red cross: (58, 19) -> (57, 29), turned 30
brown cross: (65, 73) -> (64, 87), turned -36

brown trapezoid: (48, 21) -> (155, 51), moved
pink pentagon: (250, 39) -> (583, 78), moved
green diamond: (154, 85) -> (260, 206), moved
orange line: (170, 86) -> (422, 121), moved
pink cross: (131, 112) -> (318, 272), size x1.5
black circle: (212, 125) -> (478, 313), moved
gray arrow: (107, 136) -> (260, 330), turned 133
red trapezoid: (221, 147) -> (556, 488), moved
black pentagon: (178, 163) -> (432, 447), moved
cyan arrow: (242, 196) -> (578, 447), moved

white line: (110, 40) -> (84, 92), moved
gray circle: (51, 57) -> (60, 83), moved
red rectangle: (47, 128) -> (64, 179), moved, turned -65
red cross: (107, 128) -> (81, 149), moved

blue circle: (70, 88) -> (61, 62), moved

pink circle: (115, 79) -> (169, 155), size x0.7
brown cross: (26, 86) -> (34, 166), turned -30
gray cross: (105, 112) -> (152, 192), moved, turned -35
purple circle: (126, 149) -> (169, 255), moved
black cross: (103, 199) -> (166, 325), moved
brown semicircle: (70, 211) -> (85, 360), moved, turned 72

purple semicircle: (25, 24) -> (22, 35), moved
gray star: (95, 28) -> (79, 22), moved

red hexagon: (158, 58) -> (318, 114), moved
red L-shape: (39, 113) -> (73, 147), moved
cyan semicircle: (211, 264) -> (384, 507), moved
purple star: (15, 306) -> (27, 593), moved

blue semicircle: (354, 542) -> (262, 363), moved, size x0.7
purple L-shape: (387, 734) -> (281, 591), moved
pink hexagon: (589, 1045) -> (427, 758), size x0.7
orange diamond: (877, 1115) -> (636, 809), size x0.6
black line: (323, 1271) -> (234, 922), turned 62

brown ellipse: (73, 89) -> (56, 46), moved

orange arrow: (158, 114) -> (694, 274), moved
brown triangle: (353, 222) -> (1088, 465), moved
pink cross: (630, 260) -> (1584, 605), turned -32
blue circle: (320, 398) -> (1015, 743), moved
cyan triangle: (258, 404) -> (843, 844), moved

- [TASK INSTRUCTIONS]
With the first line being the one containing "purple semicircle: (25, 24)" and the last line the one containing "purple star: (15, 306) -> (27, 593), moved", transcribe exactly the lines above that fall in that range.

- [EXERCISE RESPONSE]
purple semicircle: (25, 24) -> (22, 35), moved
gray star: (95, 28) -> (79, 22), moved

red hexagon: (158, 58) -> (318, 114), moved
red L-shape: (39, 113) -> (73, 147), moved
cyan semicircle: (211, 264) -> (384, 507), moved
purple star: (15, 306) -> (27, 593), moved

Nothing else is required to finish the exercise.